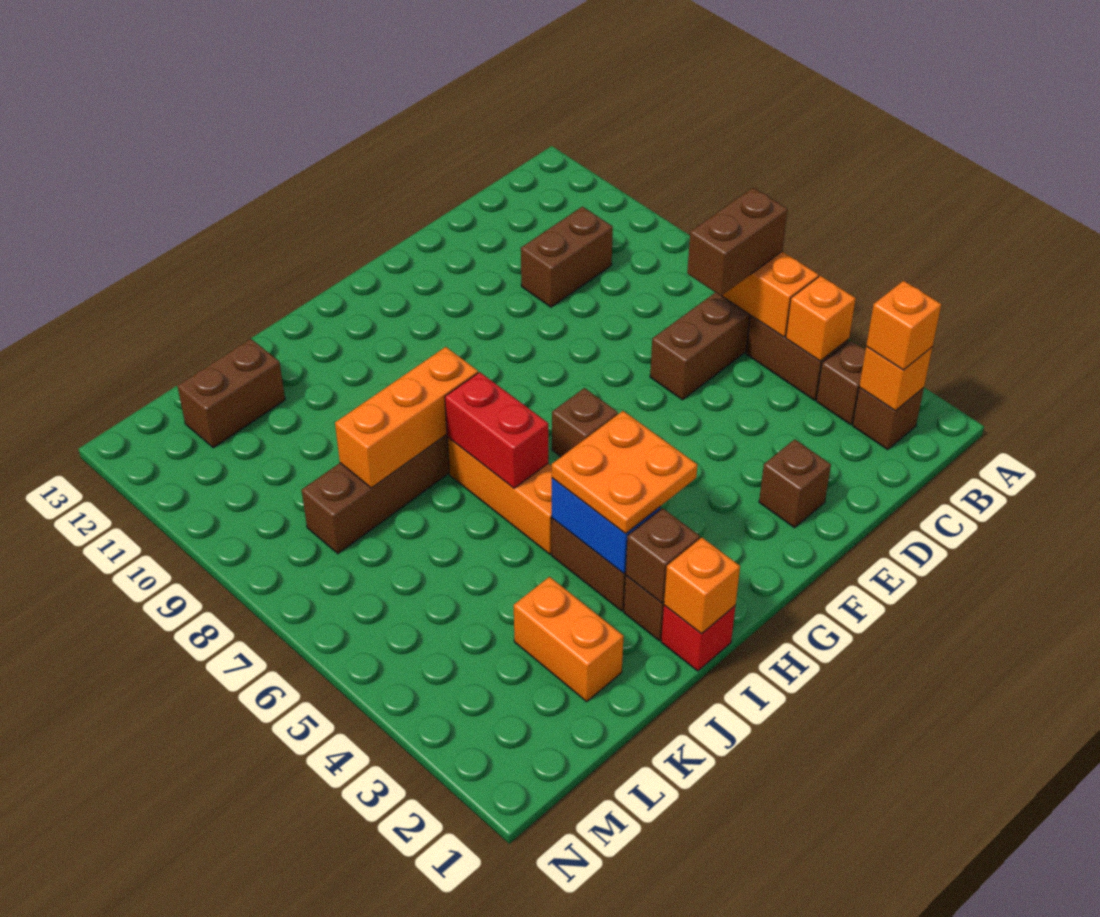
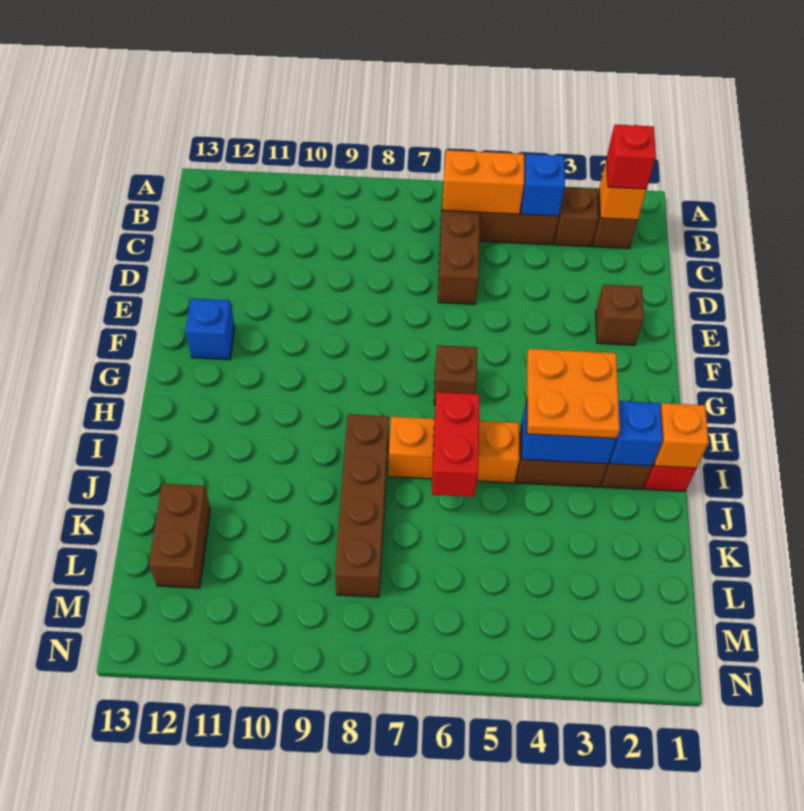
orange brick B2 level 3 -> red brick B2 level 3
orange brick B4 level 2 -> blue brick B4 level 2
brown brick B6:C6 level 3 -> none
brown brick C10:D10 level 1 -> none
none -> blue brick F12 level 1
brown brick I2 level 2 -> blue brick I2 level 2
red brick I6:I7 level 2 -> red brick I6:J6 level 2
orange brick I8:K8 level 2 -> none
orange brick K2:K3 level 1 -> none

• _THE PROBLEM_
Could you return the lines in the entries above that contain "none"?

• _OUTPUT FOR THIS EXERCISE_
brown brick B6:C6 level 3 -> none
brown brick C10:D10 level 1 -> none
none -> blue brick F12 level 1
orange brick I8:K8 level 2 -> none
orange brick K2:K3 level 1 -> none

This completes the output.